*** Block opens ***

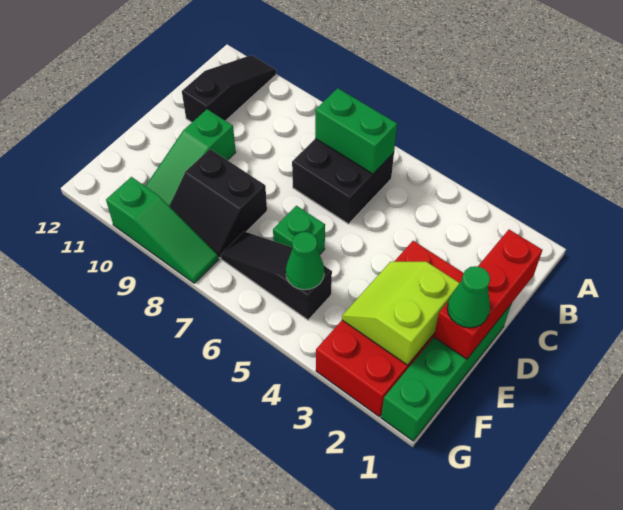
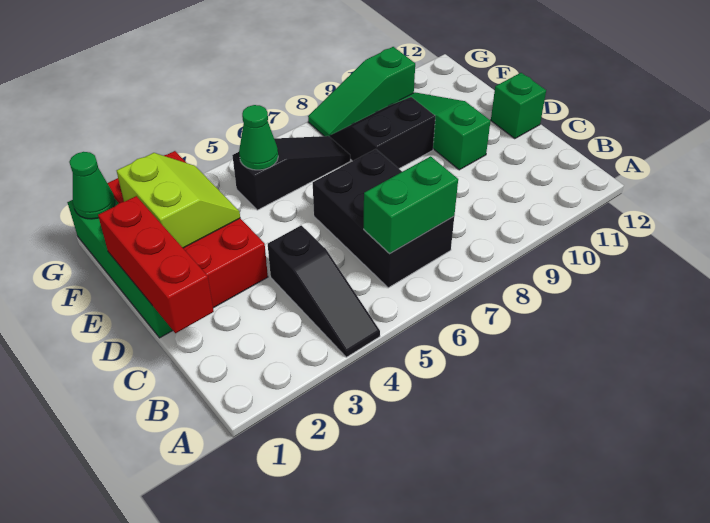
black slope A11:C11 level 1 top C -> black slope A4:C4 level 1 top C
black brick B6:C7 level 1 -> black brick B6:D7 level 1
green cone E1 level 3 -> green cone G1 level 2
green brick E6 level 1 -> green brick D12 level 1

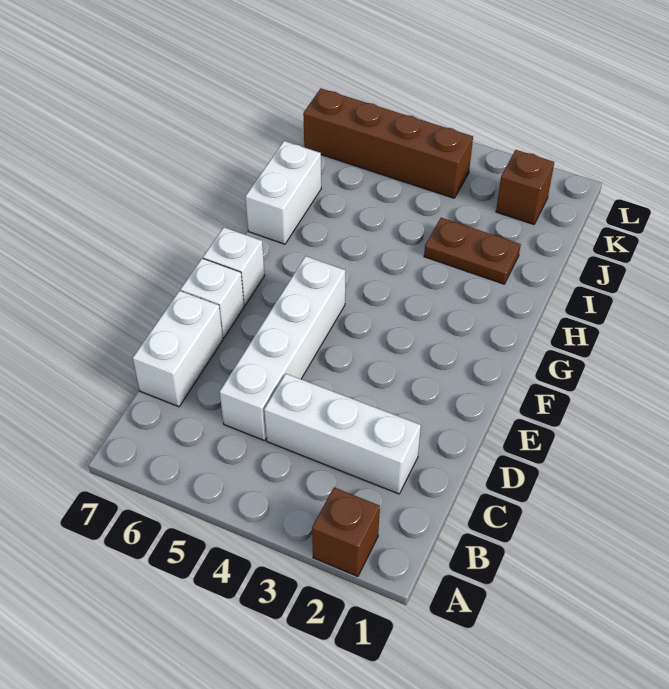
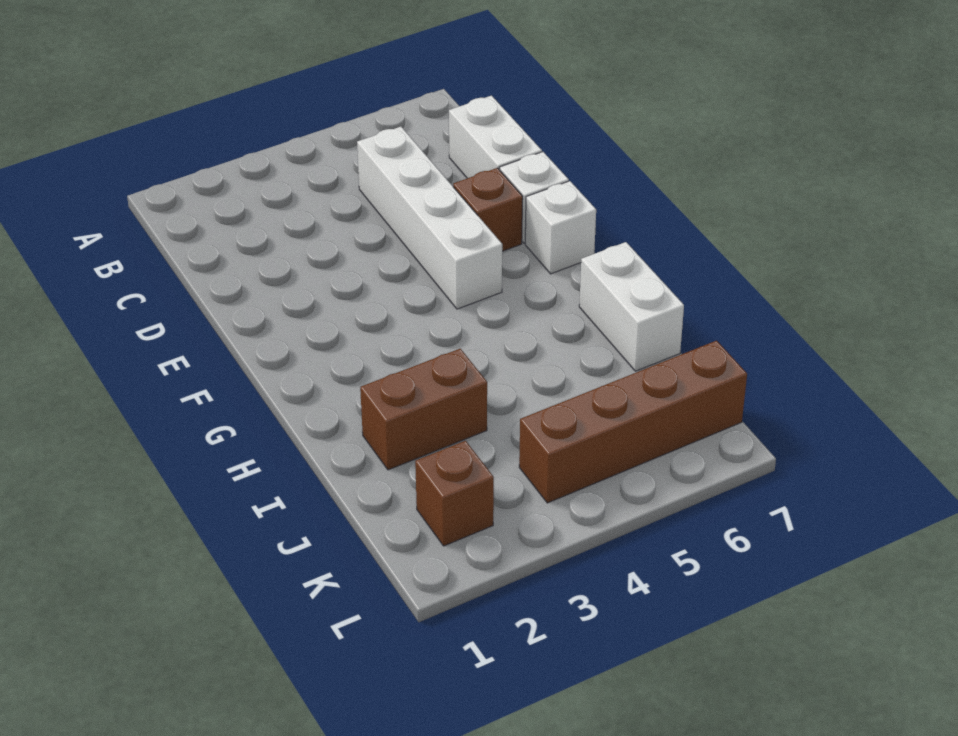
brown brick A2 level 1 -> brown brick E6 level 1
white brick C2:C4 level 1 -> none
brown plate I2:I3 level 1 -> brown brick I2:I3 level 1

*** Block closes ***

> Problem to solve:
Each line above must be set down exactly, though no picture should be carried over.

> Response to this exercise:
black slope A11:C11 level 1 top C -> black slope A4:C4 level 1 top C
black brick B6:C7 level 1 -> black brick B6:D7 level 1
green cone E1 level 3 -> green cone G1 level 2
green brick E6 level 1 -> green brick D12 level 1

brown brick A2 level 1 -> brown brick E6 level 1
white brick C2:C4 level 1 -> none
brown plate I2:I3 level 1 -> brown brick I2:I3 level 1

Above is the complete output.